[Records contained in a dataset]
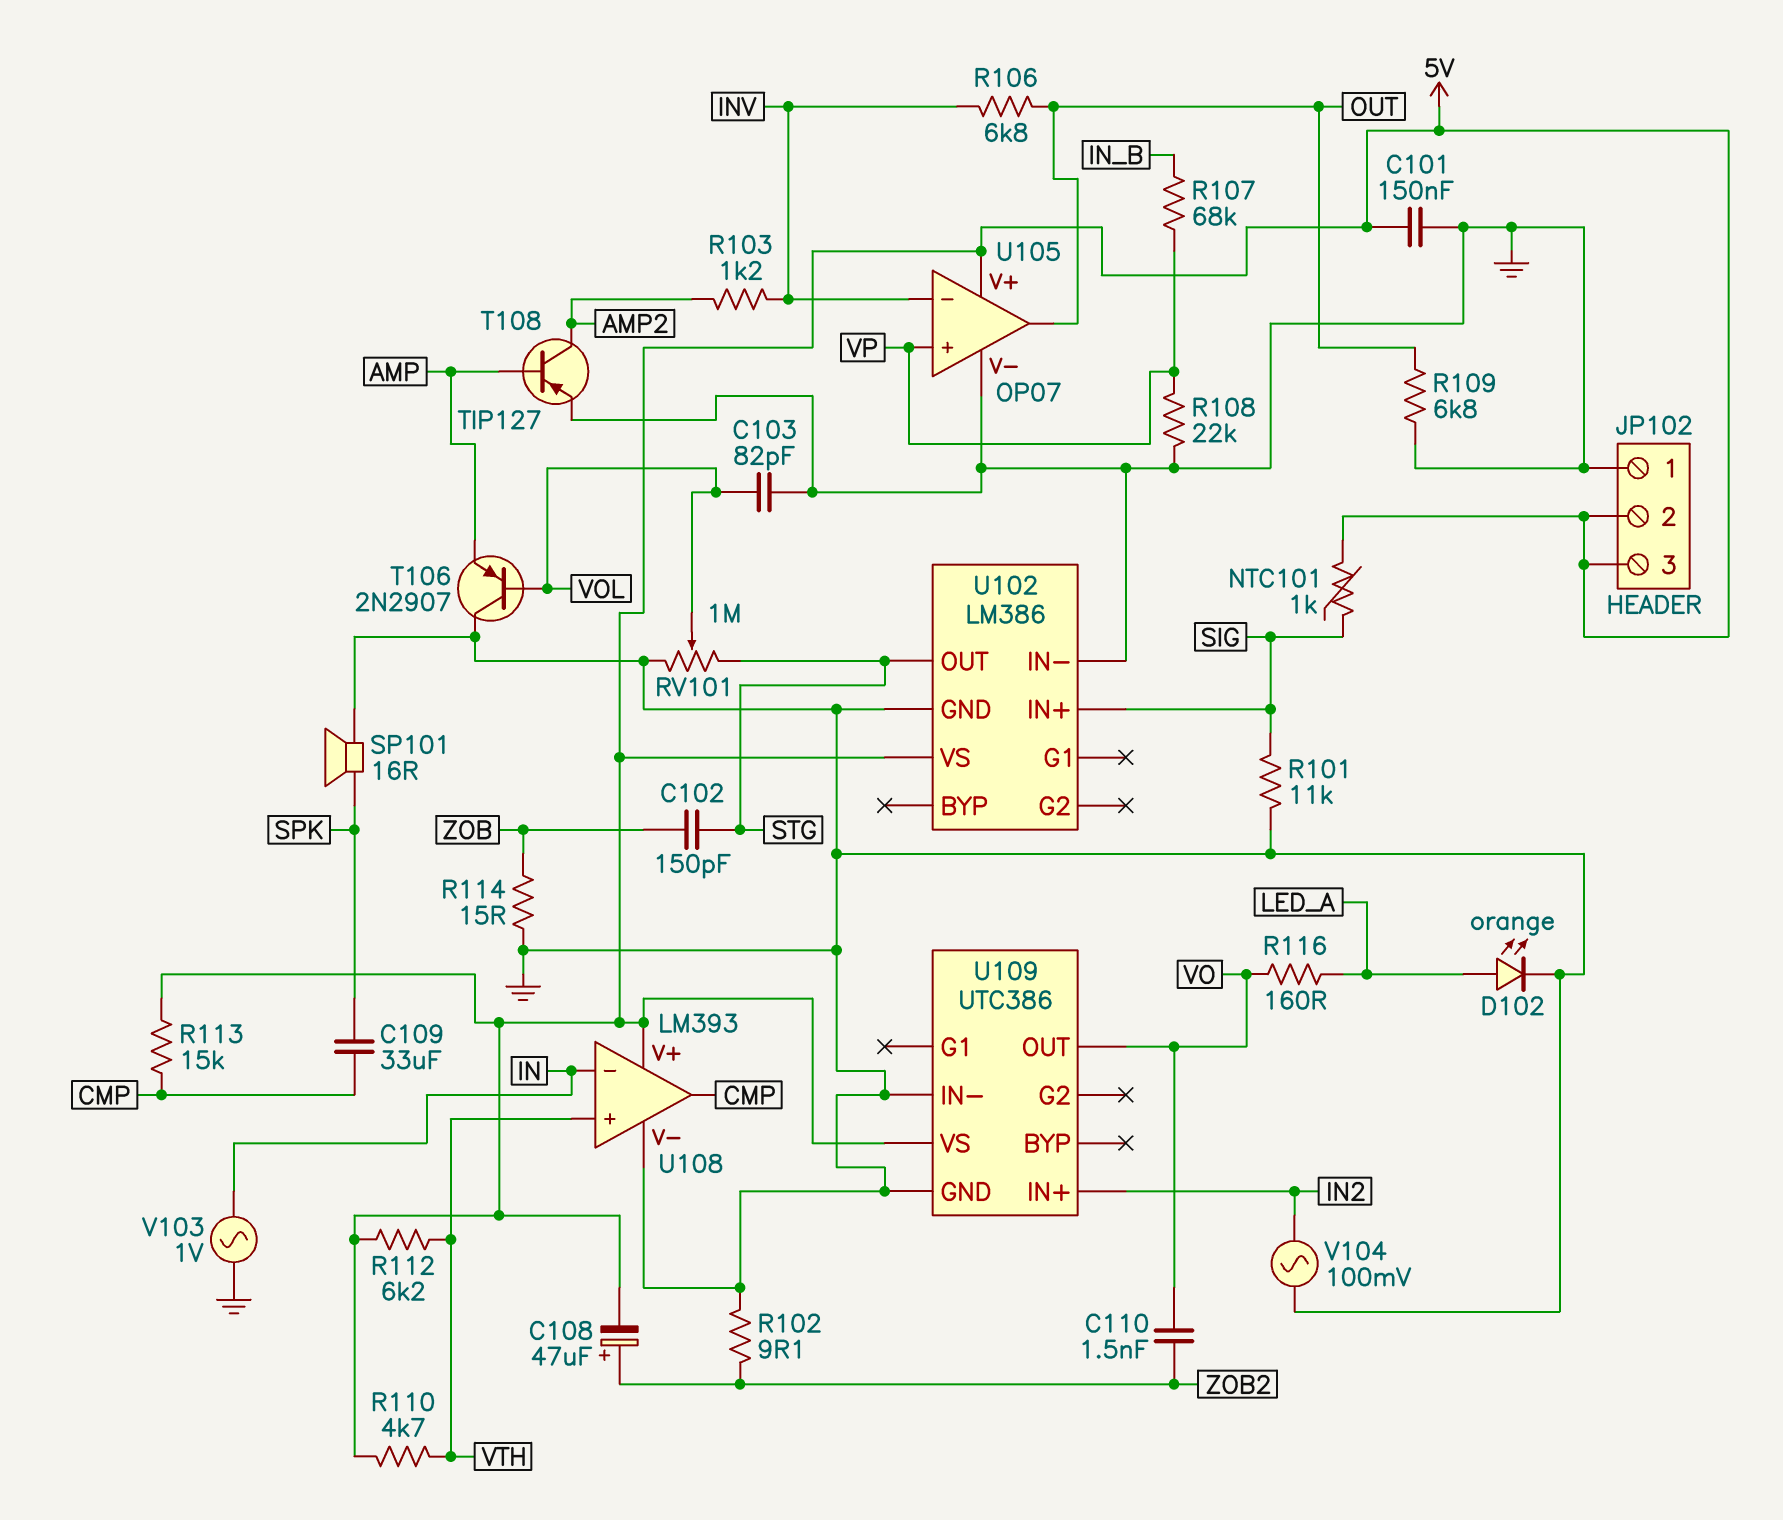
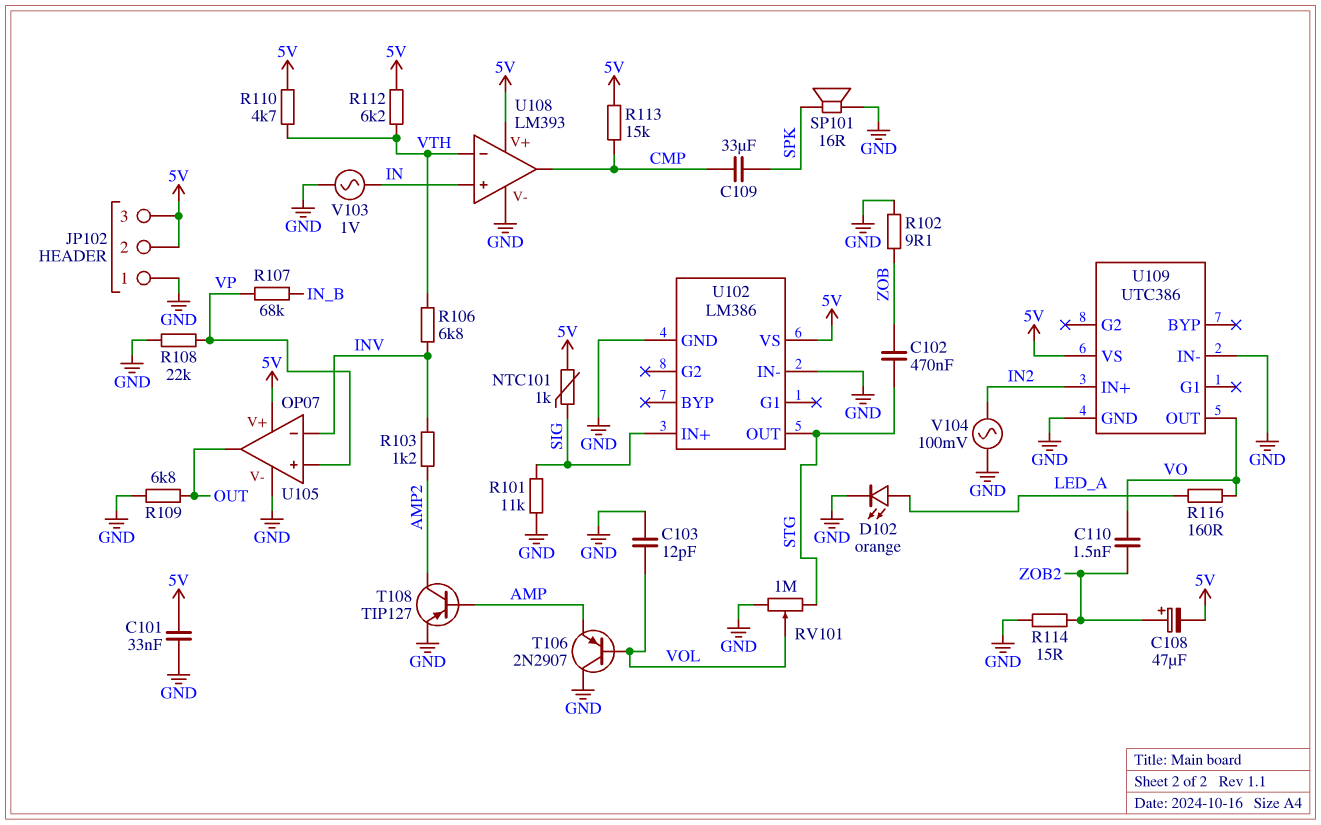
C101: 150nF (5V, GND) -> 33nF (5V, GND)
C102: 150pF (STG, ZOB) -> 470nF (STG, ZOB)
C103: 82pF (GND, VOL) -> 12pF (GND, VOL)
R102: 9.1 (GND, ZOB2) -> 9.1 (GND, ZOB)
R106: 6.8k (INV, OUT) -> 6.8k (INV, VTH)
R114: 15 (GND, ZOB) -> 15 (GND, ZOB2)
U108 pin in+: VTH -> IN
U108 pin in-: IN -> VTH

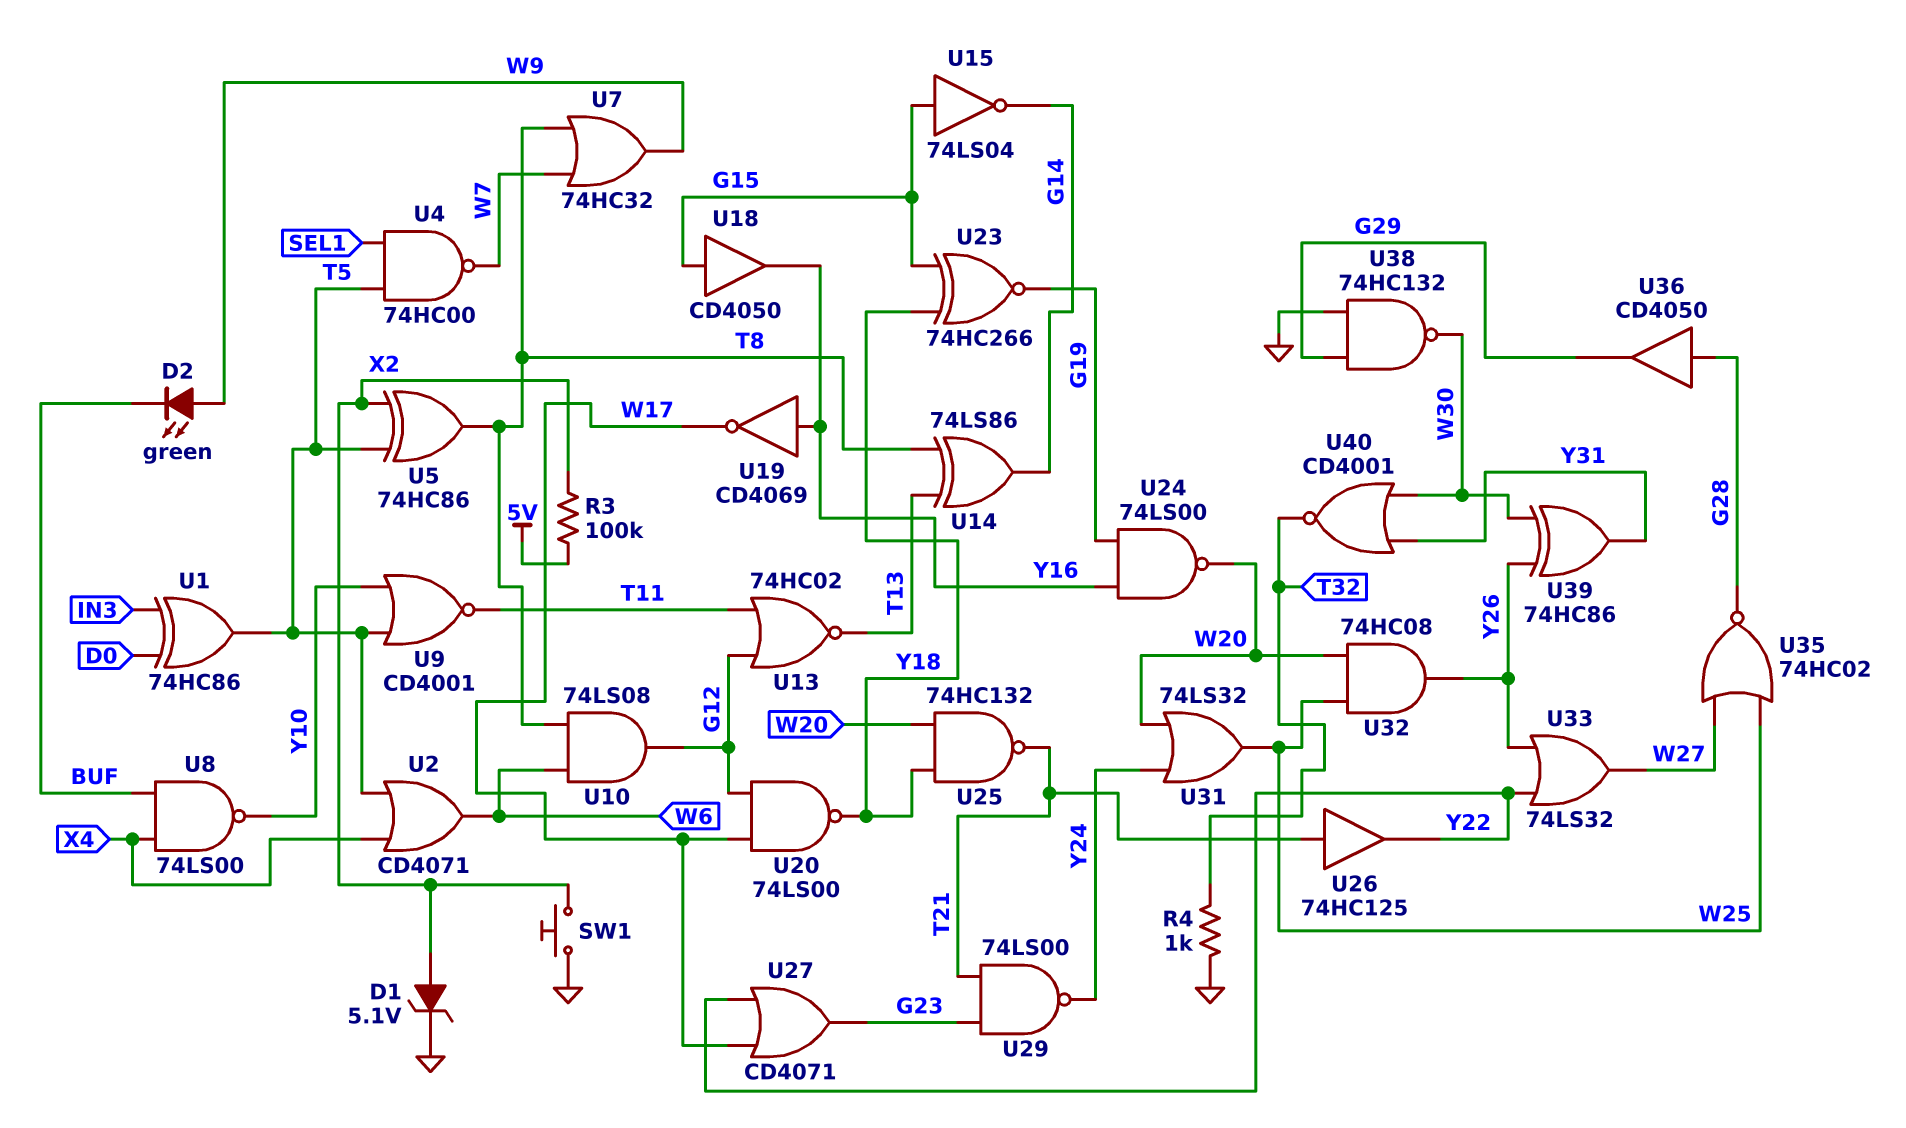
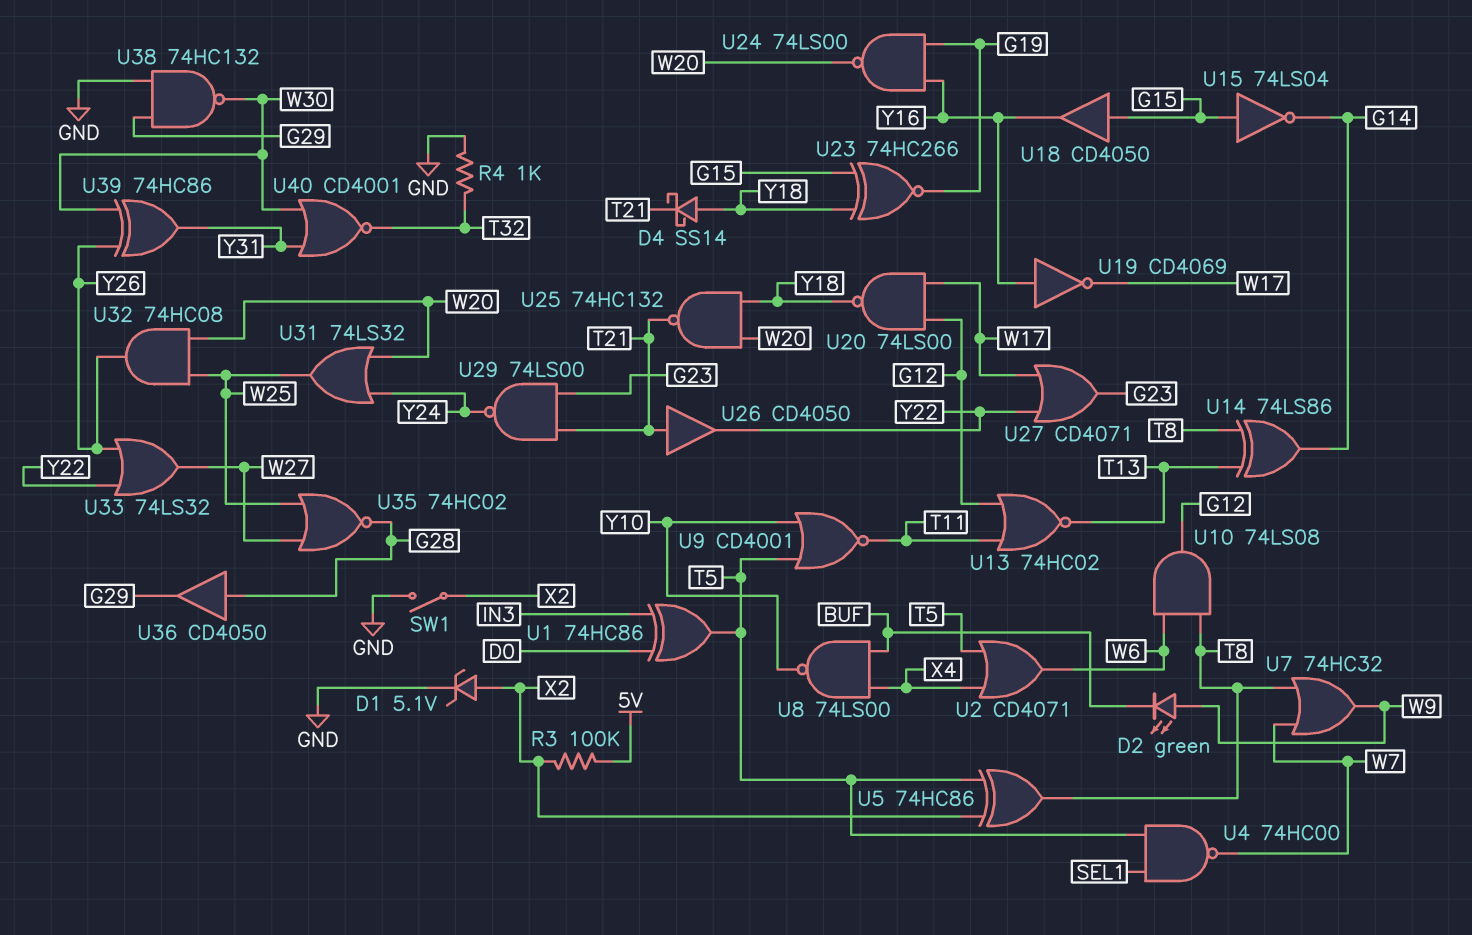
D4: none -> schottky SS14 (A Y18, K T21)
SW1: button (GND, X2) -> switch (GND, X2)
U26: buffer 74HC125 (in T21, out Y22) -> buffer CD4050 (in T21, out Y22)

## [Problem requirements]
Retype the records above exactly. Leave the pictures out.

## [Output of the exercise]
C101: 150nF (5V, GND) -> 33nF (5V, GND)
C102: 150pF (STG, ZOB) -> 470nF (STG, ZOB)
C103: 82pF (GND, VOL) -> 12pF (GND, VOL)
R102: 9.1 (GND, ZOB2) -> 9.1 (GND, ZOB)
R106: 6.8k (INV, OUT) -> 6.8k (INV, VTH)
R114: 15 (GND, ZOB) -> 15 (GND, ZOB2)
U108 pin in+: VTH -> IN
U108 pin in-: IN -> VTH

D4: none -> schottky SS14 (A Y18, K T21)
SW1: button (GND, X2) -> switch (GND, X2)
U26: buffer 74HC125 (in T21, out Y22) -> buffer CD4050 (in T21, out Y22)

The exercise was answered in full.